# PROBLEM TO SOLVE
Filter out every line below that lacks "DRIVER", and copy the rest.

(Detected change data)

++++++

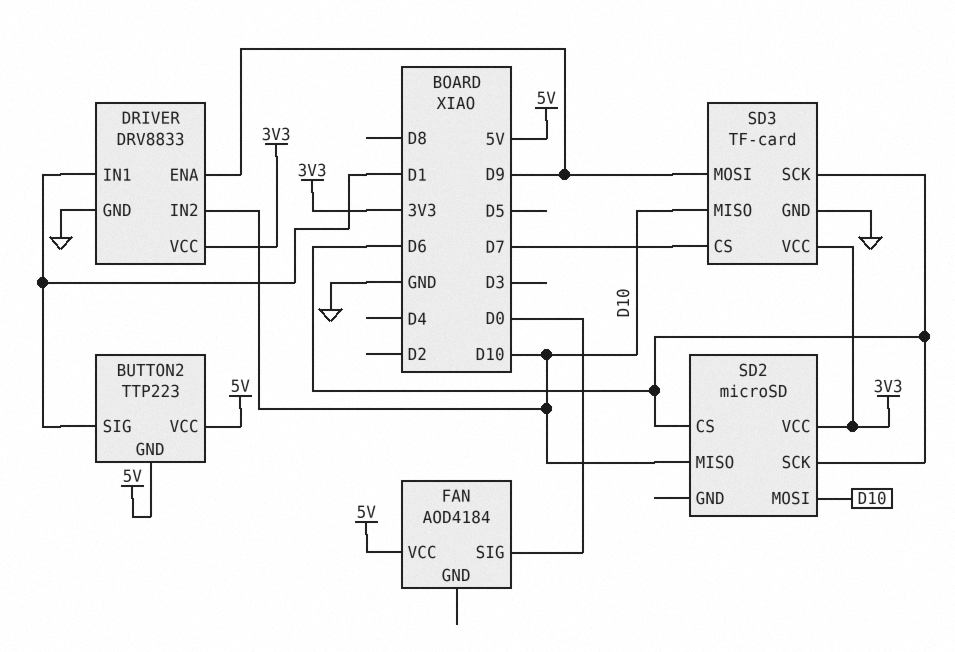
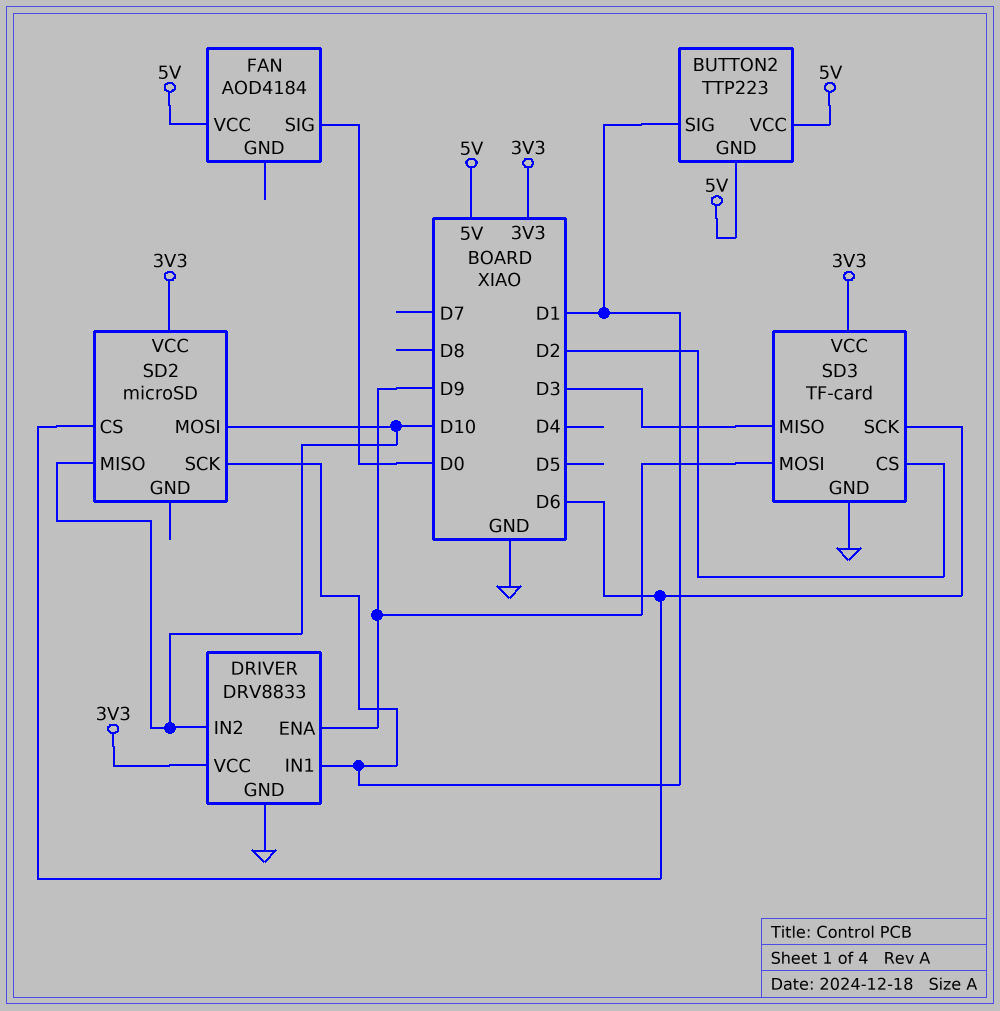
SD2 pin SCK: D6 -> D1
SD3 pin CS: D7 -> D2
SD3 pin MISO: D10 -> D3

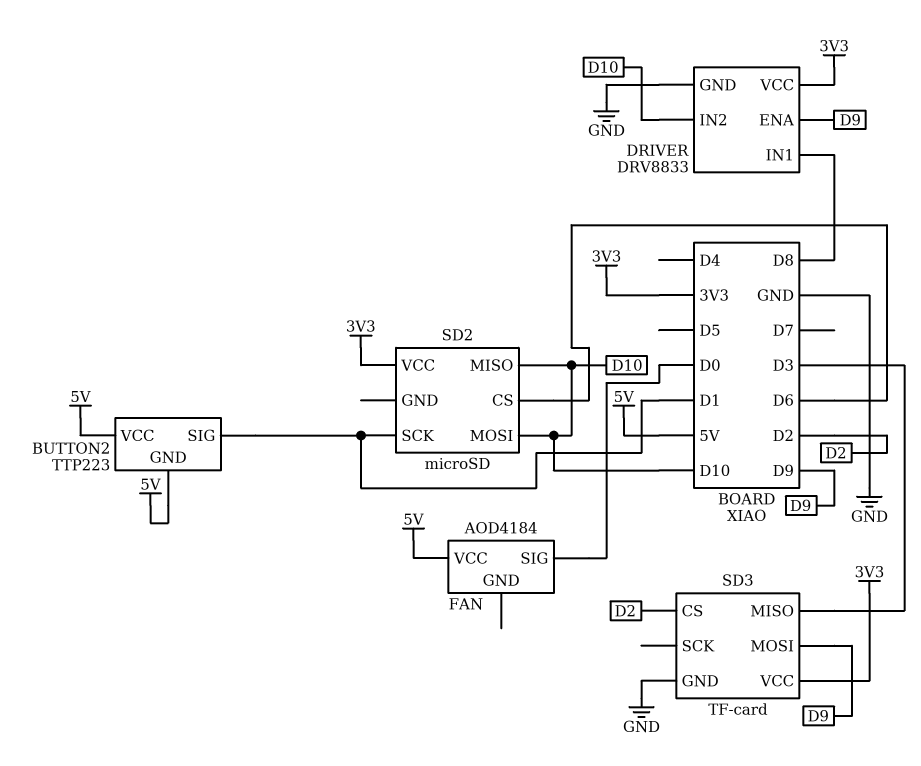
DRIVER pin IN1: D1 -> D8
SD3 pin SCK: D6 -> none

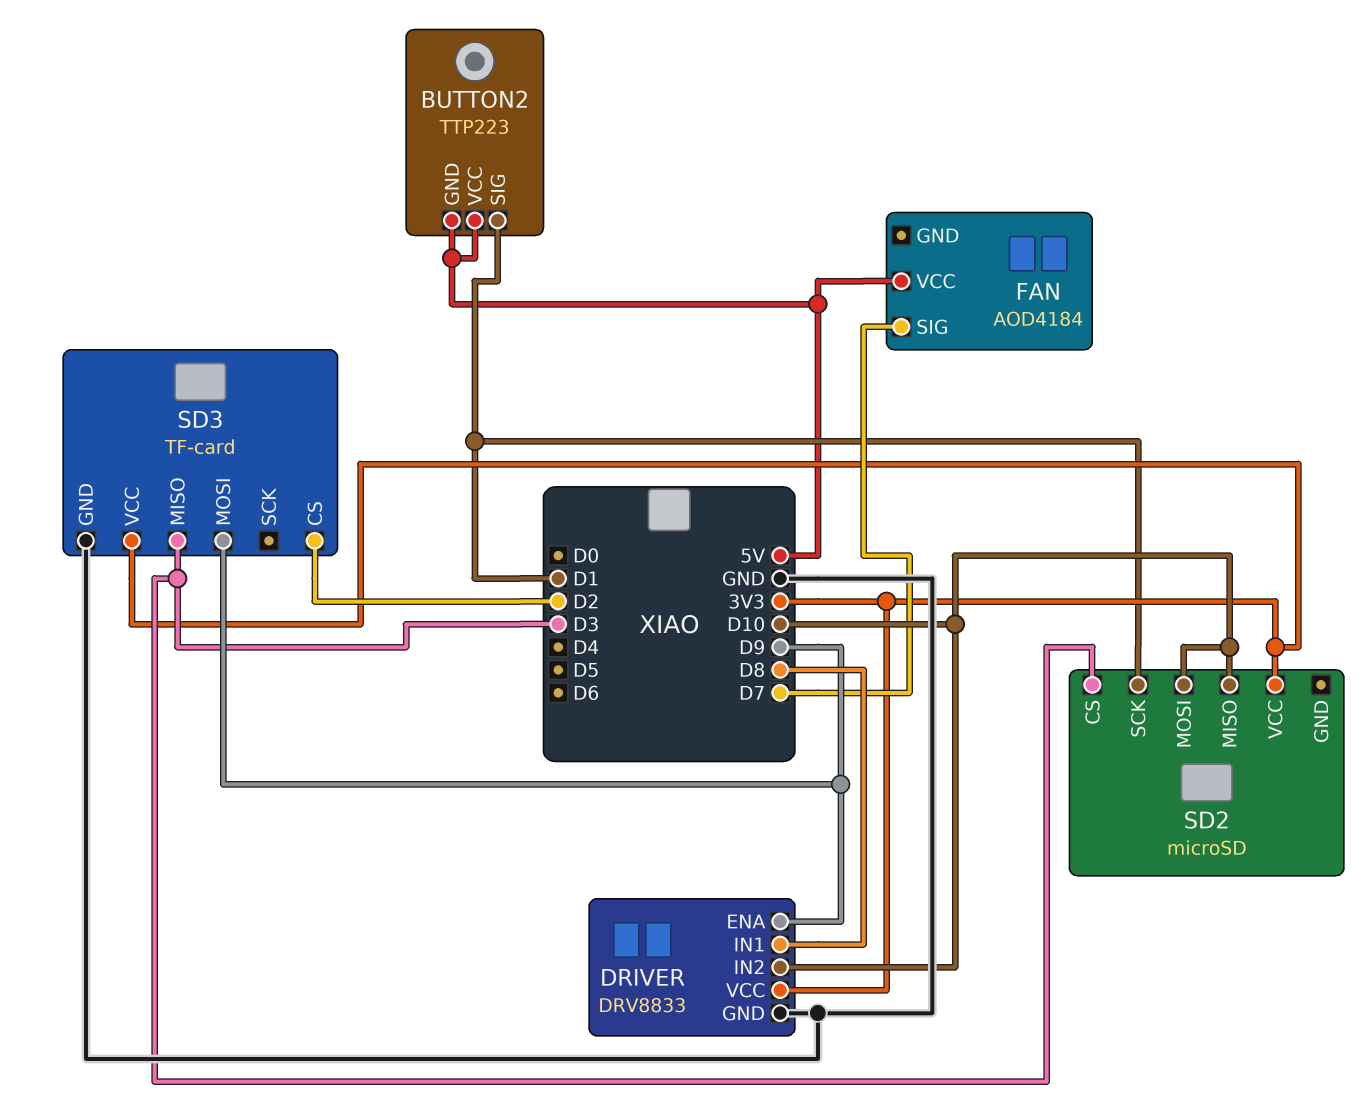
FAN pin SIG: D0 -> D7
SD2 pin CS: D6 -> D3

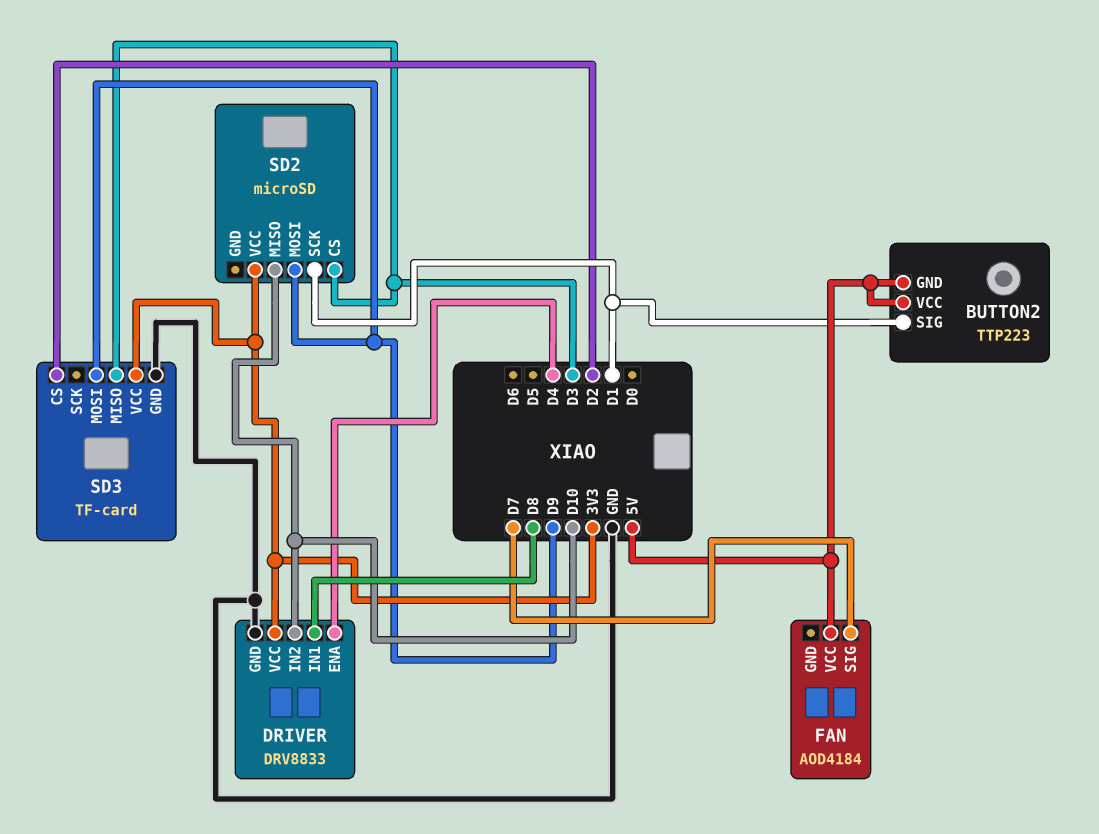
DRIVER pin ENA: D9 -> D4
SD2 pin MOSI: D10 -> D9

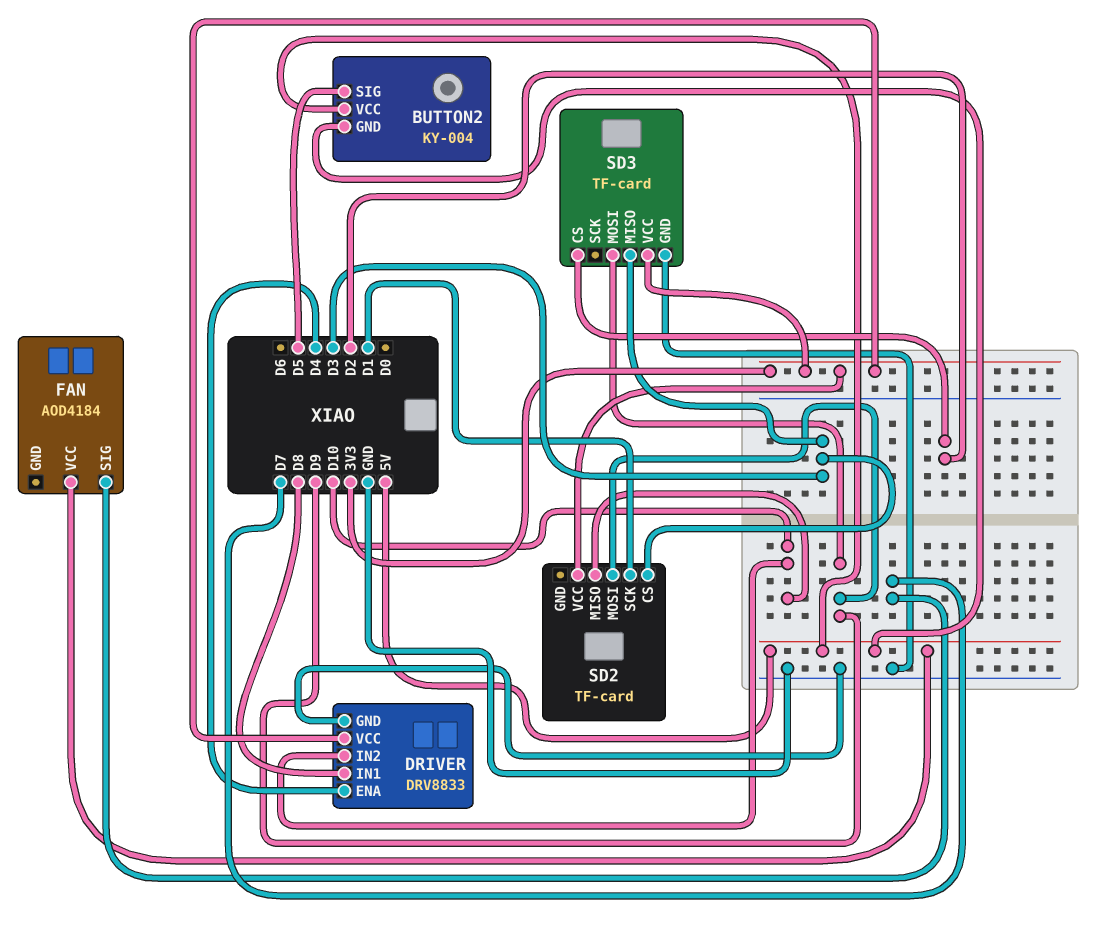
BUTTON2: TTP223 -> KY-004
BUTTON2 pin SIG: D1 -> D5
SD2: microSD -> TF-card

++++++

# SOLVED EXERCISE
DRIVER pin IN1: D1 -> D8
DRIVER pin ENA: D9 -> D4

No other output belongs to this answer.